» Aim of the task:
Start at the line containing "Find all instances" and transcribe every line exactly through the end of the records below, and only those lines.

[Data records]
* start *

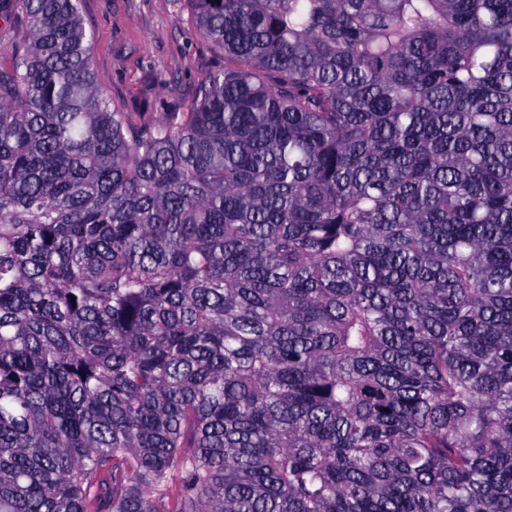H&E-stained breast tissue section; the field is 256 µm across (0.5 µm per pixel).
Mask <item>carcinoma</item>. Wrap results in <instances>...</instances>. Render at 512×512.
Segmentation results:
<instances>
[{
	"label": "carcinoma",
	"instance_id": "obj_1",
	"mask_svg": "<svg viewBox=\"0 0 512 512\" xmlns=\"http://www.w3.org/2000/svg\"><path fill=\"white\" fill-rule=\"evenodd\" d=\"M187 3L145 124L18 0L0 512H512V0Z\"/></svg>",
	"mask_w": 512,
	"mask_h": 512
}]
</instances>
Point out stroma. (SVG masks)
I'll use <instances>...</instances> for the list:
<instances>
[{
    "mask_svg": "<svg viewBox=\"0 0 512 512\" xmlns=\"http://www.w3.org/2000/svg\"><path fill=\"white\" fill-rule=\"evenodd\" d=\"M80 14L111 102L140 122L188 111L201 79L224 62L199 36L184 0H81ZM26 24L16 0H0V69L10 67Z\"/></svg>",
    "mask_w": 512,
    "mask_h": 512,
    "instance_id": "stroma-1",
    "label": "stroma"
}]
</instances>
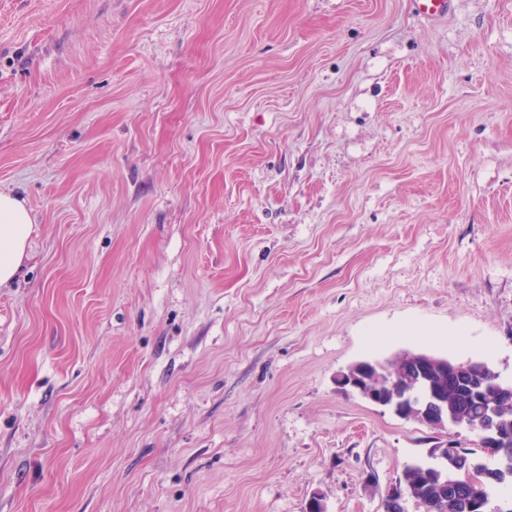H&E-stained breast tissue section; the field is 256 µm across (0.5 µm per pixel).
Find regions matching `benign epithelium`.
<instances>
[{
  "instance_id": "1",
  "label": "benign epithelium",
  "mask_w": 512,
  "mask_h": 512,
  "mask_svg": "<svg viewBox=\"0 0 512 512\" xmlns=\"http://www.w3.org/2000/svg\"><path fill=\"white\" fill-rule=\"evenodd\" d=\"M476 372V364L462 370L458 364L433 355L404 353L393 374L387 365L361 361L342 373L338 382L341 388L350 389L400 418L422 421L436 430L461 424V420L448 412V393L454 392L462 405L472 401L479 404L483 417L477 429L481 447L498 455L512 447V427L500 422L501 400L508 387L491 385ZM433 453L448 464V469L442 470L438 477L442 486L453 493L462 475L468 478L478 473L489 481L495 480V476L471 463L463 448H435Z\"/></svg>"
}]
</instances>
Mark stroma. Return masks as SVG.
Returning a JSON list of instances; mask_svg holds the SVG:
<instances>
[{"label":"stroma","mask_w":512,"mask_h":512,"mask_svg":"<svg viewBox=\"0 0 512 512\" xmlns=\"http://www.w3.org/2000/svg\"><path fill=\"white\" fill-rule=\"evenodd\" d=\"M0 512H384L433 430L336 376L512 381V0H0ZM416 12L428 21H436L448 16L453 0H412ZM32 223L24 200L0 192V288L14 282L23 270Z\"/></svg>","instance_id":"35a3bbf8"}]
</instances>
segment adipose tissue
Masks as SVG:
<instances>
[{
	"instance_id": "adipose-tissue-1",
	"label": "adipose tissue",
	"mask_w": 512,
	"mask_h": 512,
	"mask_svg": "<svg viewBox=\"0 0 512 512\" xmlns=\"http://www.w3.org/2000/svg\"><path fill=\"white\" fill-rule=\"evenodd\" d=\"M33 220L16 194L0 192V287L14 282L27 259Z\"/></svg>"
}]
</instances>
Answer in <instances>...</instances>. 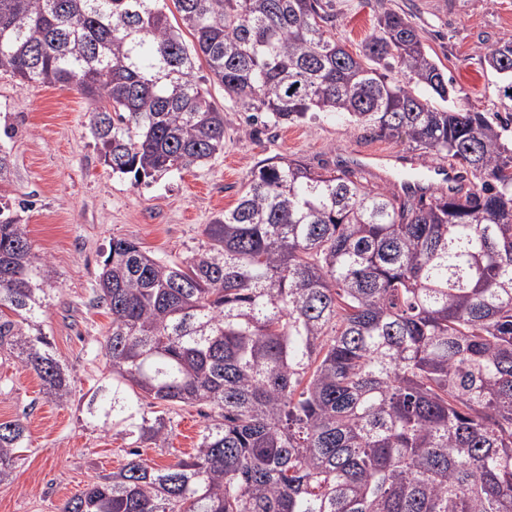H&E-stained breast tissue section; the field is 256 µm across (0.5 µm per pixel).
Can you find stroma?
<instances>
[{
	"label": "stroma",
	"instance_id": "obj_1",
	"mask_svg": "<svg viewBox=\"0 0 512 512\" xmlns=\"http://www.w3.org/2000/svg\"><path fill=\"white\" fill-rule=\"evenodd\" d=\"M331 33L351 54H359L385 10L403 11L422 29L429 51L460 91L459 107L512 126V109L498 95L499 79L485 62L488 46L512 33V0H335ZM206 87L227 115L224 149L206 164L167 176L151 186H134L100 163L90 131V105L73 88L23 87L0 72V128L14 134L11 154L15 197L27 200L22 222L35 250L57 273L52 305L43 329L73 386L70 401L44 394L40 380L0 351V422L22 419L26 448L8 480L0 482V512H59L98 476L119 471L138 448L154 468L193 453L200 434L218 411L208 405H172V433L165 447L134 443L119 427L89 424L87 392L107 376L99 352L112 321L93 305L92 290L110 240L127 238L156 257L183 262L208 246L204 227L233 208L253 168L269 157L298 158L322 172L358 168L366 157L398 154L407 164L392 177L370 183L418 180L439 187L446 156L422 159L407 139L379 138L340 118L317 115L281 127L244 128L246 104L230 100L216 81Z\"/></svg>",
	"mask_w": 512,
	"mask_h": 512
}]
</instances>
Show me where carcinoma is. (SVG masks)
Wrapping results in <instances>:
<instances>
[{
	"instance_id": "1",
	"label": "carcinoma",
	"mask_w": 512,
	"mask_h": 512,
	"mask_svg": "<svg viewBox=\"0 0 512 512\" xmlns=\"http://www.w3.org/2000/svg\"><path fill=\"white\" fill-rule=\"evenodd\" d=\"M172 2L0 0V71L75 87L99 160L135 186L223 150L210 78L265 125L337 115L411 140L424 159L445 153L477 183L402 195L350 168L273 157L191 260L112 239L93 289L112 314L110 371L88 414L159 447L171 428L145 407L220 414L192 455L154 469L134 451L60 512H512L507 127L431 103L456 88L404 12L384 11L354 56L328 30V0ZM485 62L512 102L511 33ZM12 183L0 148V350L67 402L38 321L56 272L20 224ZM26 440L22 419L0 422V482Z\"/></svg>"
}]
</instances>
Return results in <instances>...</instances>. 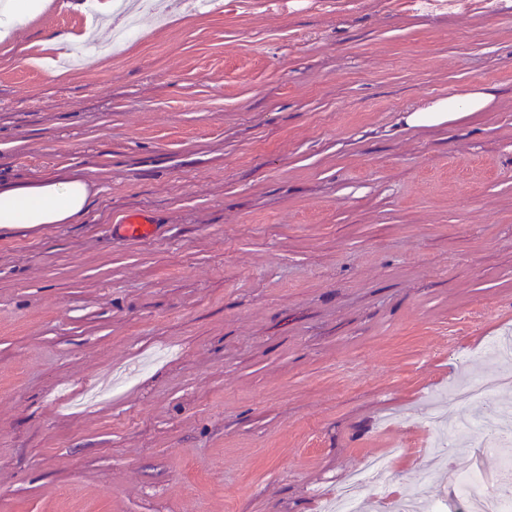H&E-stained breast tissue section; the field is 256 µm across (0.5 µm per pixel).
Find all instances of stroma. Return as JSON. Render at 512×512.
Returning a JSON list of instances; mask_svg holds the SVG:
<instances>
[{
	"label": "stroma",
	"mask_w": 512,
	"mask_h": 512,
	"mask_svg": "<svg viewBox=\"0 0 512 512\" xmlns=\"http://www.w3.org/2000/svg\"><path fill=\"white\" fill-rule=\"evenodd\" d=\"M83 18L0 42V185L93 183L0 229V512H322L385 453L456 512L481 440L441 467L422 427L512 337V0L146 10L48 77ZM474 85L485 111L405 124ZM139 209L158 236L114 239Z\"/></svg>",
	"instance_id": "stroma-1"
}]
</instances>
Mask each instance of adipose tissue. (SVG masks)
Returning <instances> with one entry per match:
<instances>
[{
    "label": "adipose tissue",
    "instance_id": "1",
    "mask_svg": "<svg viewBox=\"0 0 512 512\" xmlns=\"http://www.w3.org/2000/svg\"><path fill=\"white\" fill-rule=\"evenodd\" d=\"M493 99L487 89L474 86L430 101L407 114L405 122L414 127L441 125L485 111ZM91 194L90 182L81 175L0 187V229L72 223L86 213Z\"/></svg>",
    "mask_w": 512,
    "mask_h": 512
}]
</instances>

* end *

» Output below:
Find all instances of stroma. Return as JSON. Render at 512×512.
Returning a JSON list of instances; mask_svg holds the SVG:
<instances>
[{
	"label": "stroma",
	"mask_w": 512,
	"mask_h": 512,
	"mask_svg": "<svg viewBox=\"0 0 512 512\" xmlns=\"http://www.w3.org/2000/svg\"><path fill=\"white\" fill-rule=\"evenodd\" d=\"M83 18L0 42V185L93 183L0 229V512H322L385 453L456 512L481 440L441 467L422 427L512 337V0L146 10L48 77ZM474 85L485 111L405 124ZM139 209L158 236L114 239Z\"/></svg>",
	"instance_id": "stroma-1"
}]
</instances>
Mask each instance of adipose tissue. (SVG masks)
Returning <instances> with one entry per match:
<instances>
[{
    "label": "adipose tissue",
    "instance_id": "1",
    "mask_svg": "<svg viewBox=\"0 0 512 512\" xmlns=\"http://www.w3.org/2000/svg\"><path fill=\"white\" fill-rule=\"evenodd\" d=\"M493 99L487 89L474 86L430 101L407 114L405 122L414 127L441 125L485 111ZM91 194L90 182L81 175L0 187V229L72 223L86 213Z\"/></svg>",
    "mask_w": 512,
    "mask_h": 512
}]
</instances>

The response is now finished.